::: Extracted entries
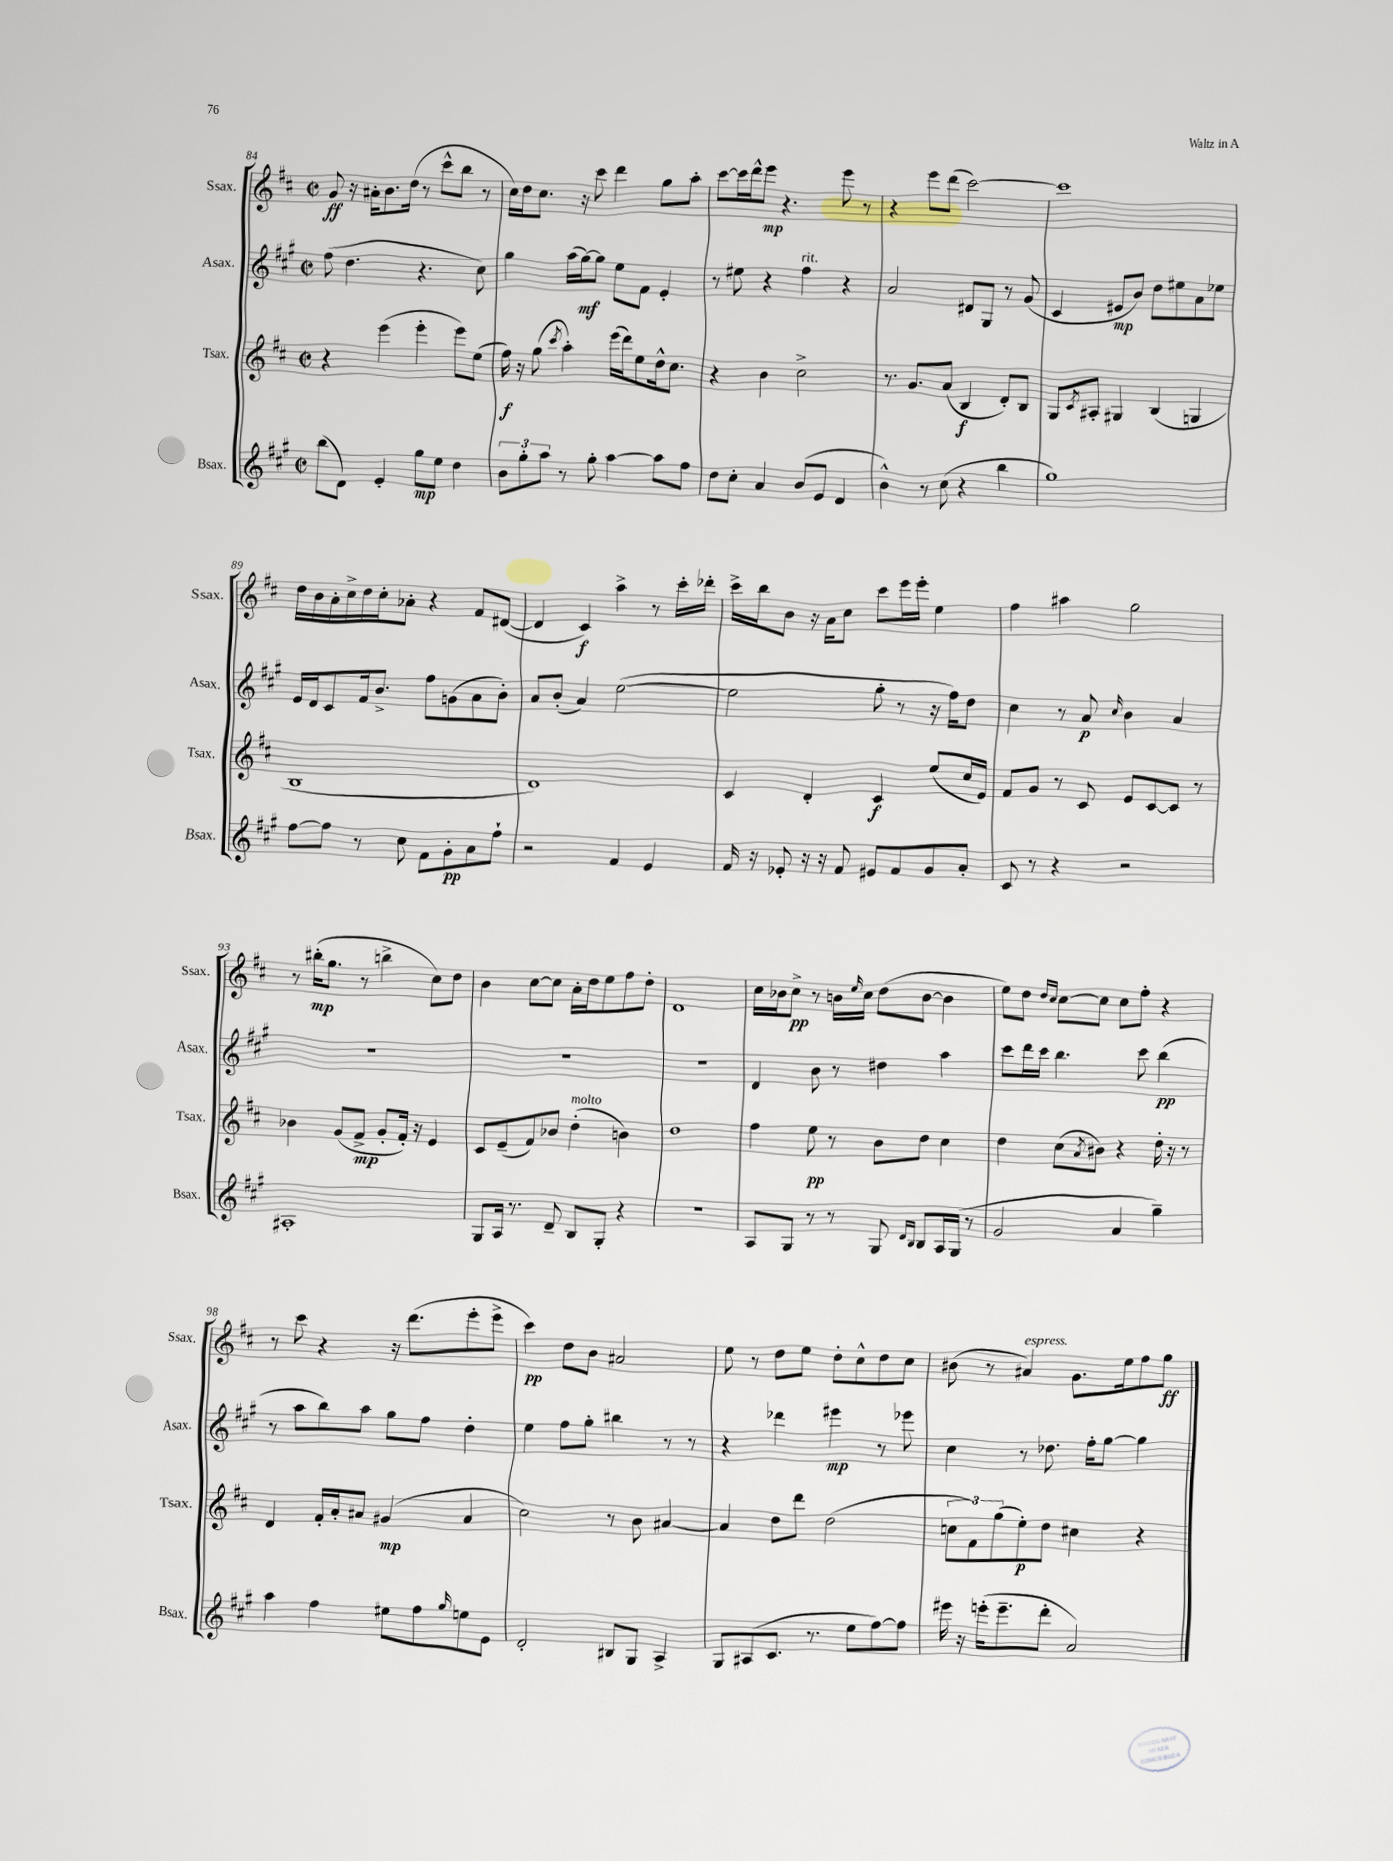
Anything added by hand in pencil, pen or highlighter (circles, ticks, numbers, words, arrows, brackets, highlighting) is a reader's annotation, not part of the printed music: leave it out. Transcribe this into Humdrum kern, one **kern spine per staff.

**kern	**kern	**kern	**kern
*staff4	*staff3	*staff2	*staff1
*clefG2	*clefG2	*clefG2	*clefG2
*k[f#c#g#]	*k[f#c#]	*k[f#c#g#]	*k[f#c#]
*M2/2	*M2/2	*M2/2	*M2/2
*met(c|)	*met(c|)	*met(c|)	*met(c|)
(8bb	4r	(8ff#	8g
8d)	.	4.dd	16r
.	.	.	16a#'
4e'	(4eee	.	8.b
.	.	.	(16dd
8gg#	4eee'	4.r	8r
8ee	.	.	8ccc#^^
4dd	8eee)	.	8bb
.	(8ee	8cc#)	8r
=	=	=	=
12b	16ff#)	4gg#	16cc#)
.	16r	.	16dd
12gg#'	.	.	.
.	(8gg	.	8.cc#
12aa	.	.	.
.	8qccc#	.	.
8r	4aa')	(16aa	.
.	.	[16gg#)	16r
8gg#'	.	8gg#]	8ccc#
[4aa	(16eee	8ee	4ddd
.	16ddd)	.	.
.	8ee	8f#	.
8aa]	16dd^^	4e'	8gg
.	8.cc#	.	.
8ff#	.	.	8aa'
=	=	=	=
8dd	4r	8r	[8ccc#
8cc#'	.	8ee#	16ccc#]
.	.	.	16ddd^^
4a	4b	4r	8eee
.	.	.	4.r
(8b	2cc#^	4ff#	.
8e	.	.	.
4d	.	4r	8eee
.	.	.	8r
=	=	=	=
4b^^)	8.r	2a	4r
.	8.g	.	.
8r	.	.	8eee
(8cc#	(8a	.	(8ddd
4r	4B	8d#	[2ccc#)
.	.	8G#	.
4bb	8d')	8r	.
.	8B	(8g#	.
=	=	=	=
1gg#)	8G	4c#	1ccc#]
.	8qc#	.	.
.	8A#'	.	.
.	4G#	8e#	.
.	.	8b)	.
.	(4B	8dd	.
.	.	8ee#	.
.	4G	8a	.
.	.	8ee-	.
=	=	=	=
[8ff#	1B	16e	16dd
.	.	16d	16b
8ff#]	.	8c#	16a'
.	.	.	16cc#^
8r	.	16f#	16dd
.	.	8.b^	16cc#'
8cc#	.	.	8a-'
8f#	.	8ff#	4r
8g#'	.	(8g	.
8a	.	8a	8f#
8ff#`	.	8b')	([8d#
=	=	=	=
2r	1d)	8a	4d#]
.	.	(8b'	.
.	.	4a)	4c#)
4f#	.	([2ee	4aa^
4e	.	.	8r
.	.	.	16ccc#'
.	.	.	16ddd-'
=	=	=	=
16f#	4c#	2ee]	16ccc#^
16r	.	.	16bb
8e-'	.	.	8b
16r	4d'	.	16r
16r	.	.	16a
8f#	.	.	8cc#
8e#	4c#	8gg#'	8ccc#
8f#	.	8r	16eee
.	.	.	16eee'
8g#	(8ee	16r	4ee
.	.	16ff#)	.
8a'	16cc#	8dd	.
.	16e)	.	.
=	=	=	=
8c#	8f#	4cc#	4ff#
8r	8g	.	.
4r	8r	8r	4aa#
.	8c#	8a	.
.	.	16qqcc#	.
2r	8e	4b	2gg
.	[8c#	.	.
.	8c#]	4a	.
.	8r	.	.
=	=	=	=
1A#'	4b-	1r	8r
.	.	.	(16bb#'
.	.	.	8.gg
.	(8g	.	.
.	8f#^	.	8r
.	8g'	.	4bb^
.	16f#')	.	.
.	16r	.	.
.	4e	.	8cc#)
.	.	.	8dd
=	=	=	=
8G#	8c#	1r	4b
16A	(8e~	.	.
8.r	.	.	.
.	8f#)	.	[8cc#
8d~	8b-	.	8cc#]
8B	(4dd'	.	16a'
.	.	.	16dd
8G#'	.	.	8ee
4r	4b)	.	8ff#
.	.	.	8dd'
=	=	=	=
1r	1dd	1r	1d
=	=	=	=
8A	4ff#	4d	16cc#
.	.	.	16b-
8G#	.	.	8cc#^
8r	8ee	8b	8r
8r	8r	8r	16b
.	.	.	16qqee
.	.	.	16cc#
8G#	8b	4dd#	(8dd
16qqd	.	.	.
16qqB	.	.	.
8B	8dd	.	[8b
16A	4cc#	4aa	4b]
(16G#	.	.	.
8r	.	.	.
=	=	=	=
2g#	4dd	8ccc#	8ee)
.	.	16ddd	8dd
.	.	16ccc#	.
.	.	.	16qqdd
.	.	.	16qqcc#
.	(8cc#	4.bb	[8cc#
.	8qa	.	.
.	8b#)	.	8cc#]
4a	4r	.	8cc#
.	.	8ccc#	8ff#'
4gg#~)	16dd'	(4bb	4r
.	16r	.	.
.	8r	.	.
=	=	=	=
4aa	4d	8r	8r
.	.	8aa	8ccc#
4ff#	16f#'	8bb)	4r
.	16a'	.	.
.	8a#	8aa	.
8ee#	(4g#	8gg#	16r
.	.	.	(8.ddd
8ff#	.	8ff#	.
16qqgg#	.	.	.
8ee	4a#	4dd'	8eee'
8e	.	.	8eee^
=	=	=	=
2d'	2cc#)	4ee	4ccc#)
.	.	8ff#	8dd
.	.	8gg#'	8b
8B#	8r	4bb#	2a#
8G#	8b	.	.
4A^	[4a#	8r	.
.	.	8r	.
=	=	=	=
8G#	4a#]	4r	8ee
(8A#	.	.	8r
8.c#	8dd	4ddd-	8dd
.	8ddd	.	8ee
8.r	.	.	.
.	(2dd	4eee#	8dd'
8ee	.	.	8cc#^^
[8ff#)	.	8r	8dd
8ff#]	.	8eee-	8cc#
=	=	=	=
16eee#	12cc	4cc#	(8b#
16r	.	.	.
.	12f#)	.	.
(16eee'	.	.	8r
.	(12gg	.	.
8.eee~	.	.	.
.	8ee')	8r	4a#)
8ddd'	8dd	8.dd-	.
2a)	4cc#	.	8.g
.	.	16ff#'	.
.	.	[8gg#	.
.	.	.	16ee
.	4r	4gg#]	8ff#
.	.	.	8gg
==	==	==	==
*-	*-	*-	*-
::::::
• **Task description**
Pick out every line in the entries above that contains the string "kern", and copy each of those lines in full.

• **Final answer**
Anything added by hand in pencil, pen or highlighter (circles, ticks, numbers, words, arrows, brackets, highlighting) is a reader's annotation, not part of the printed music: leave it out. Transcribe this into Humdrum kern, one **kern spine per staff.
**kern	**kern	**kern	**kern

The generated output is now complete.